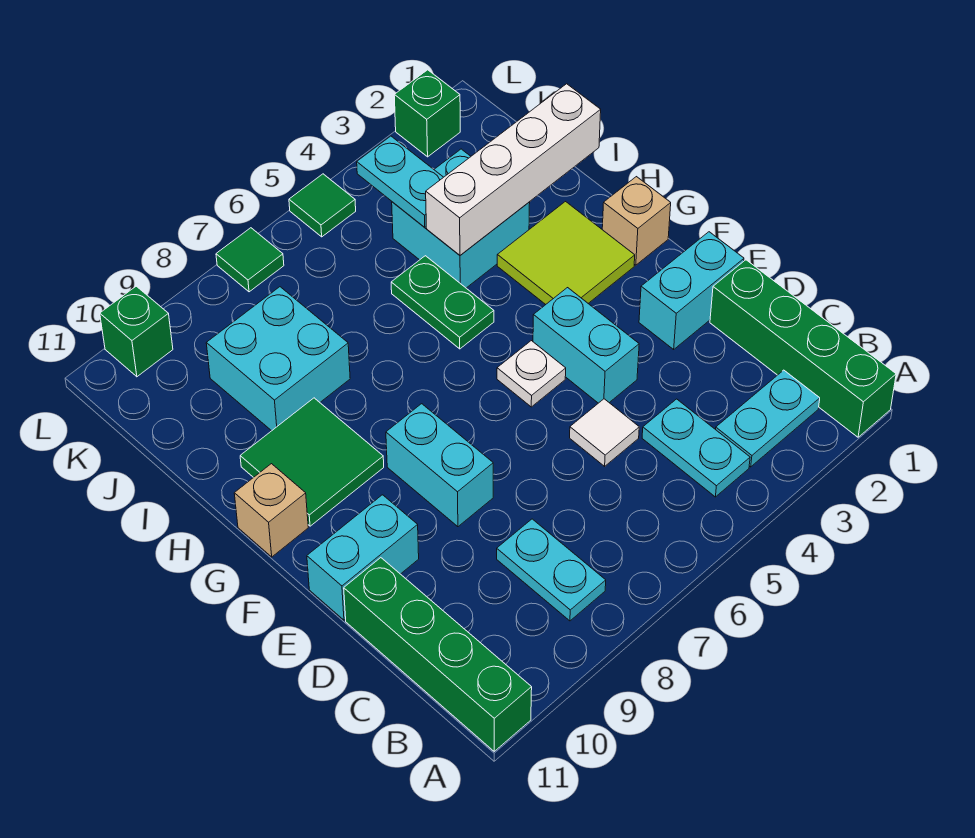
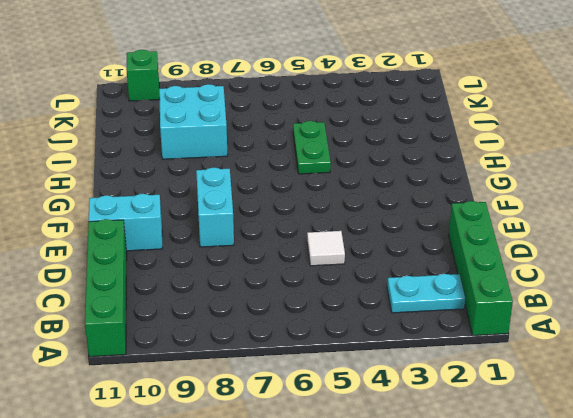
none -> cyan 1x2 plate [642,399,750,497]
none -> cyan 1x2 plate [497,519,606,621]
none -> cyan 1x2 brick [639,232,744,349]

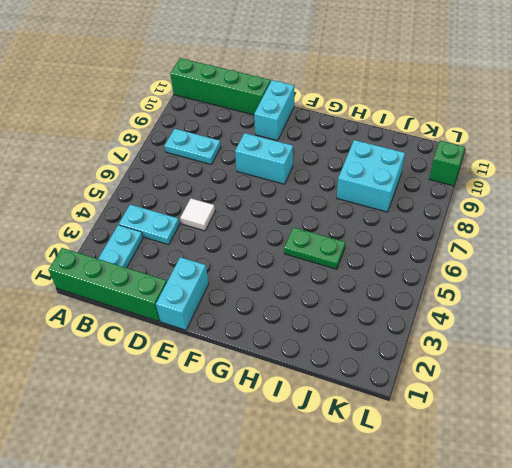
none -> cyan 1x2 brick [533,288,639,403]
none -> white 1x1 plate [497,341,566,407]
none -> tan 1x1 brick [602,177,671,265]

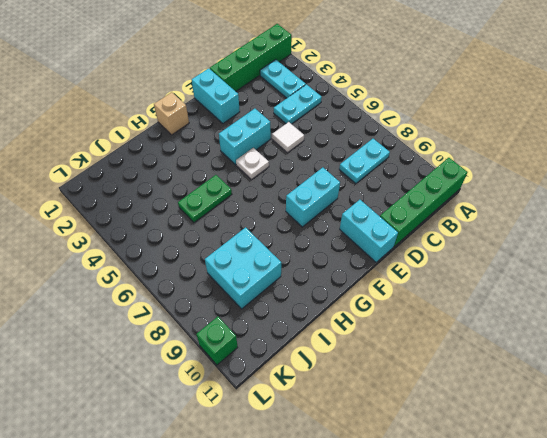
none -> lime 2x2 tile [497,202,635,304]
none -> green 2x2 tile [240,398,384,526]
none -> tan 1x1 brick [234,464,308,557]

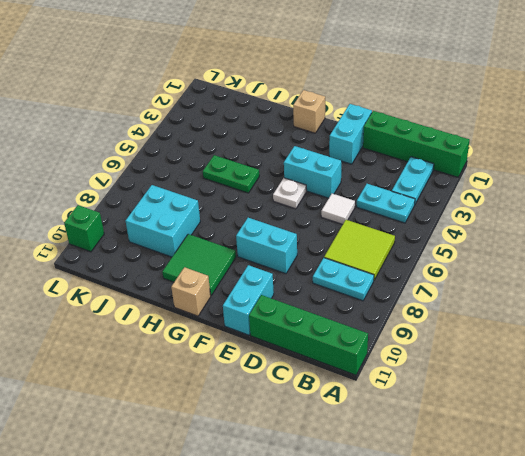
lime 2x2 tile [324,220,395,280] -> lime 2x2 tile moved to [497,202,635,304]
none -> cyan 2x2 brick [392,149,530,288]
none -> green 1x1 brick [394,70,460,157]
none -> green 1x1 tile [289,174,356,237]

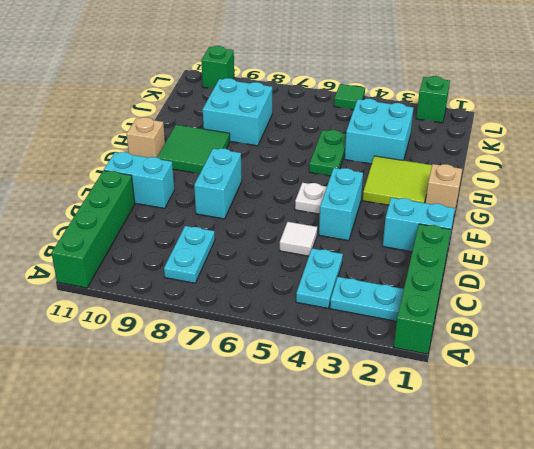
none -> green 1x1 tile [216,228,284,292]
none -> white 1x4 brick [426,84,601,255]
none -> cyan 1x2 plate [357,136,443,227]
+ + +
Problem details: The data above is to be printed exactly, all of it, except for the pictures.

Solution:
none -> cyan 1x2 plate [642,399,750,497]
none -> cyan 1x2 plate [497,519,606,621]
none -> cyan 1x2 brick [639,232,744,349]

none -> cyan 1x2 brick [533,288,639,403]
none -> white 1x1 plate [497,341,566,407]
none -> tan 1x1 brick [602,177,671,265]

none -> lime 2x2 tile [497,202,635,304]
none -> green 2x2 tile [240,398,384,526]
none -> tan 1x1 brick [234,464,308,557]

lime 2x2 tile [324,220,395,280] -> lime 2x2 tile moved to [497,202,635,304]
none -> cyan 2x2 brick [392,149,530,288]
none -> green 1x1 brick [394,70,460,157]
none -> green 1x1 tile [289,174,356,237]

none -> green 1x1 tile [216,228,284,292]
none -> white 1x4 brick [426,84,601,255]
none -> cyan 1x2 plate [357,136,443,227]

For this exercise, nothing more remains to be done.